— EXERCISE —
In the entries that follow, find each line with the word "plus" and copy it.

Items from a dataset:
************
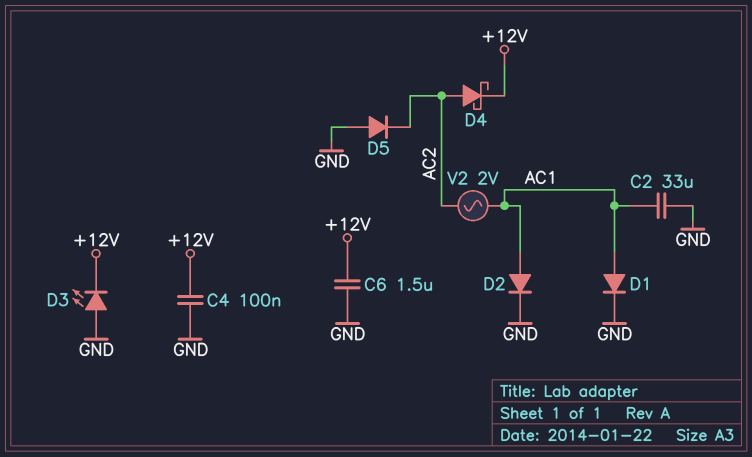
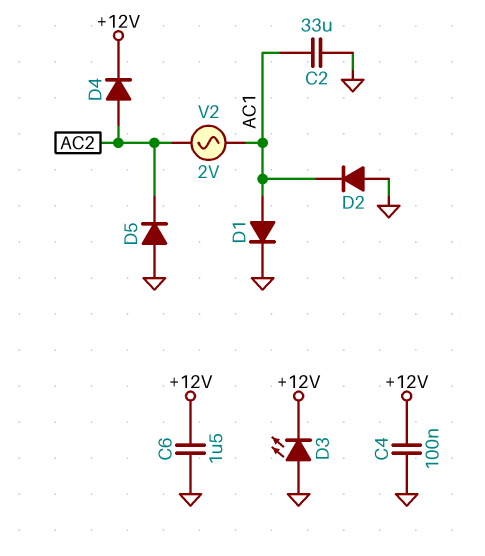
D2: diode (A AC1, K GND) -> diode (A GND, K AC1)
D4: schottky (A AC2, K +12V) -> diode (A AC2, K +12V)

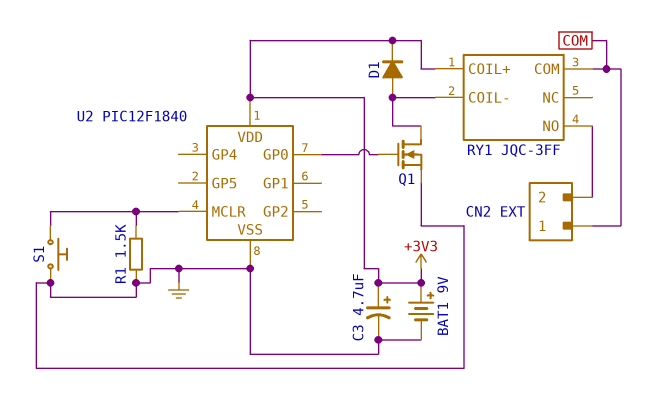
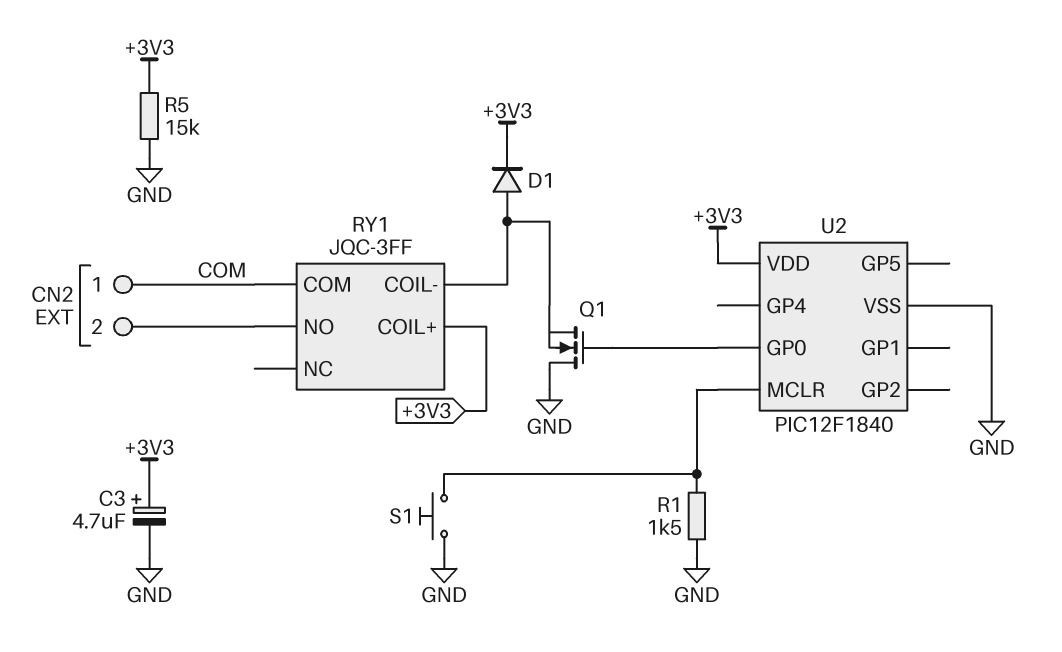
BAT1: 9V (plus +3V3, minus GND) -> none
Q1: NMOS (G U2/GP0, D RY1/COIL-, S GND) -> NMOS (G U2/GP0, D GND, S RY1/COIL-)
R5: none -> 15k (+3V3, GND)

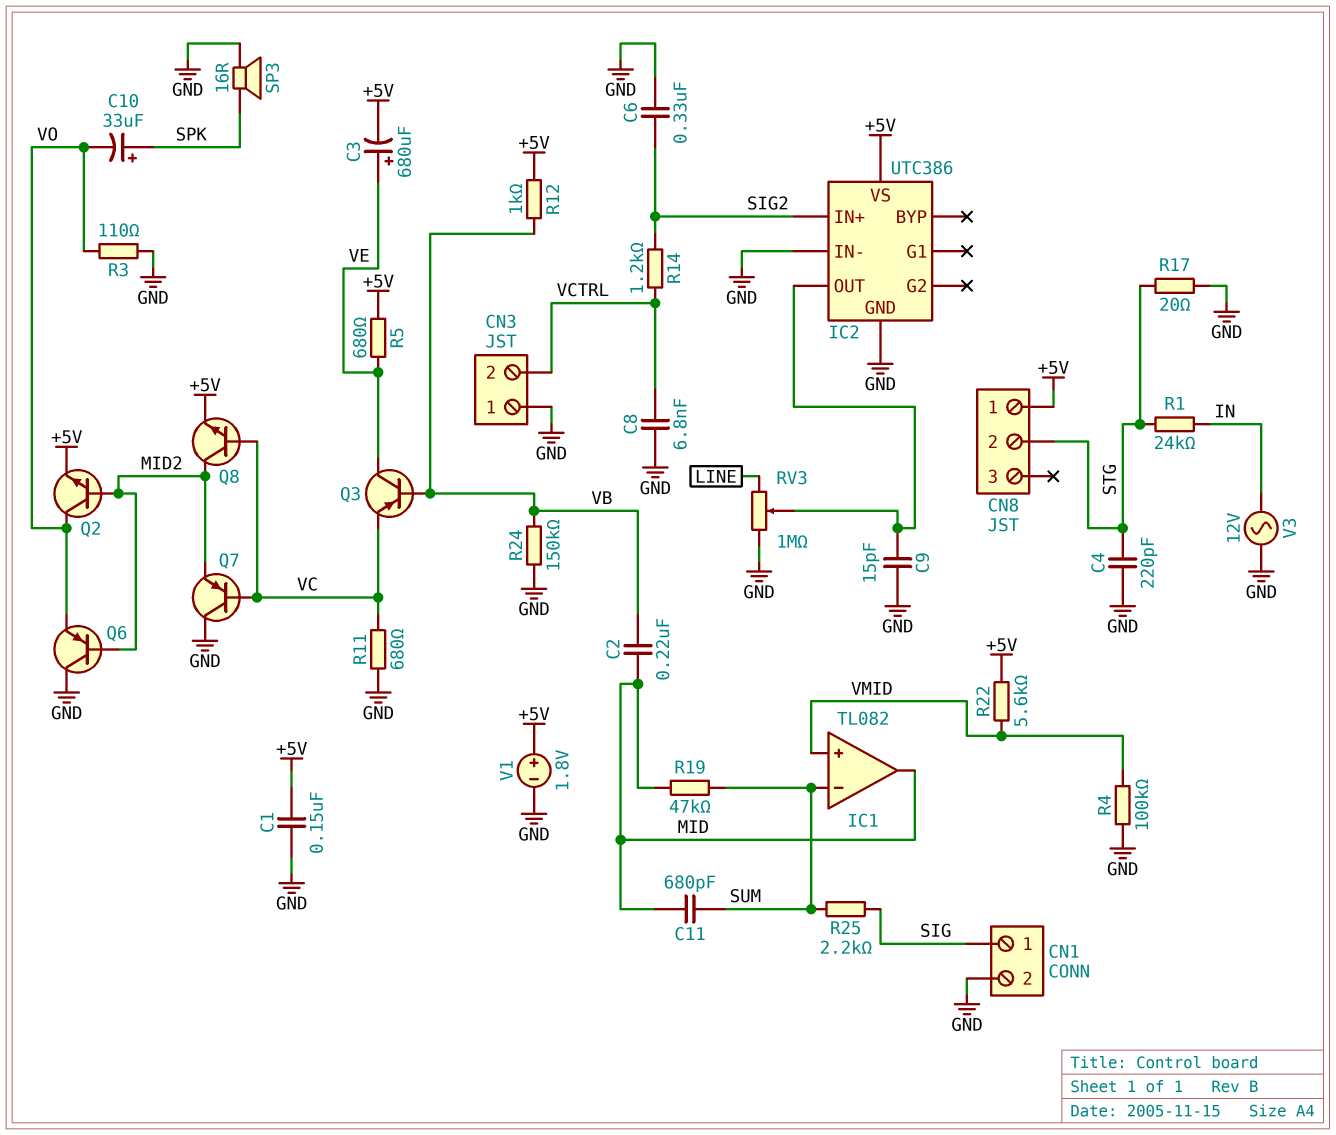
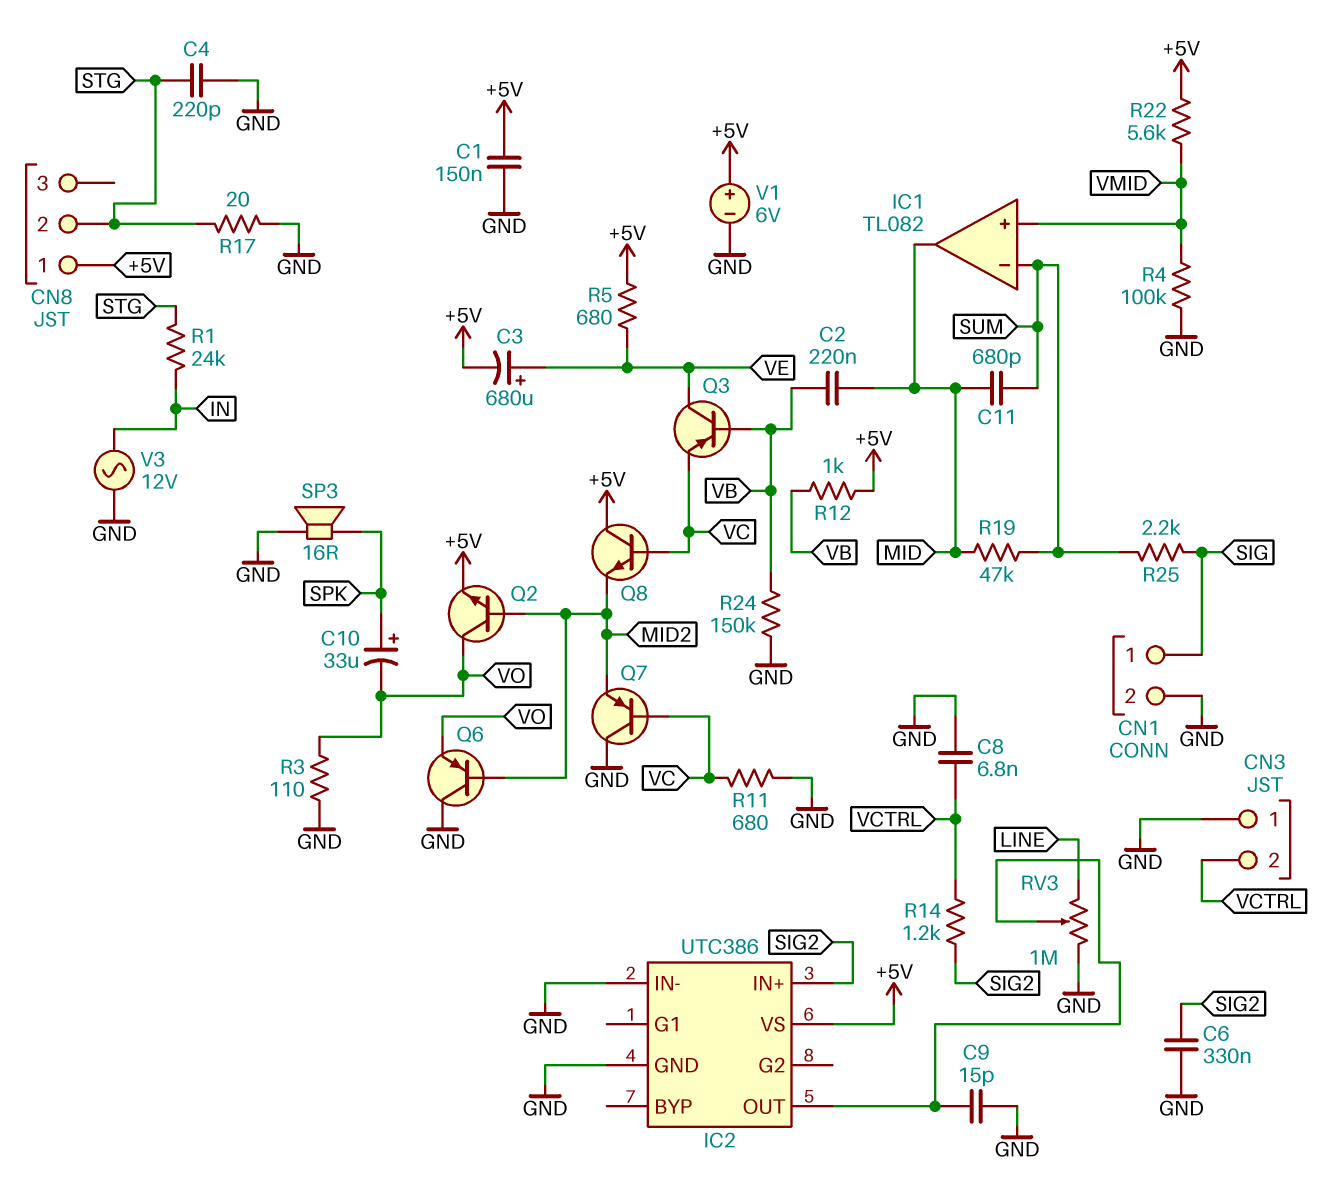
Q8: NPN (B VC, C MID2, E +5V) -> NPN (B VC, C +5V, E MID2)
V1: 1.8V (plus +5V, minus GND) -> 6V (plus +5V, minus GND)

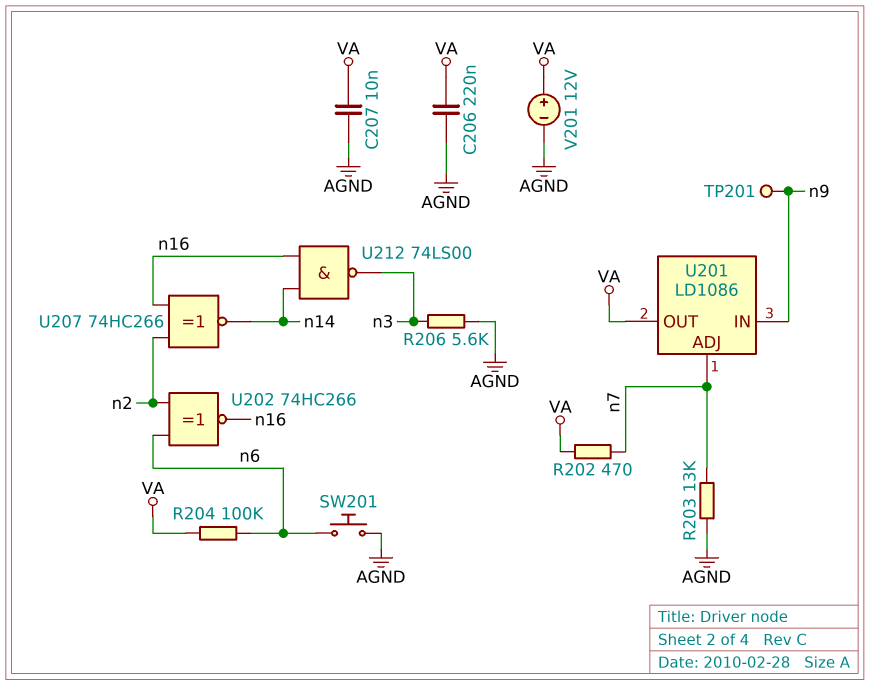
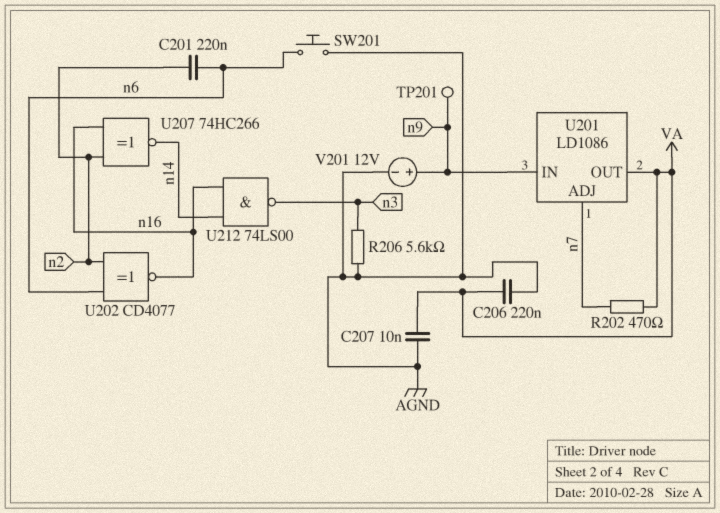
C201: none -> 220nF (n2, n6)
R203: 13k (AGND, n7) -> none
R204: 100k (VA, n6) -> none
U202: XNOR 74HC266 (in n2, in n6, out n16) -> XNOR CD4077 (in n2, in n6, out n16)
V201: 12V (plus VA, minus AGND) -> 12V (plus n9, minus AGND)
************
— OUTPUT FOR THIS EXERCISE —
BAT1: 9V (plus +3V3, minus GND) -> none
V1: 1.8V (plus +5V, minus GND) -> 6V (plus +5V, minus GND)
V201: 12V (plus VA, minus AGND) -> 12V (plus n9, minus AGND)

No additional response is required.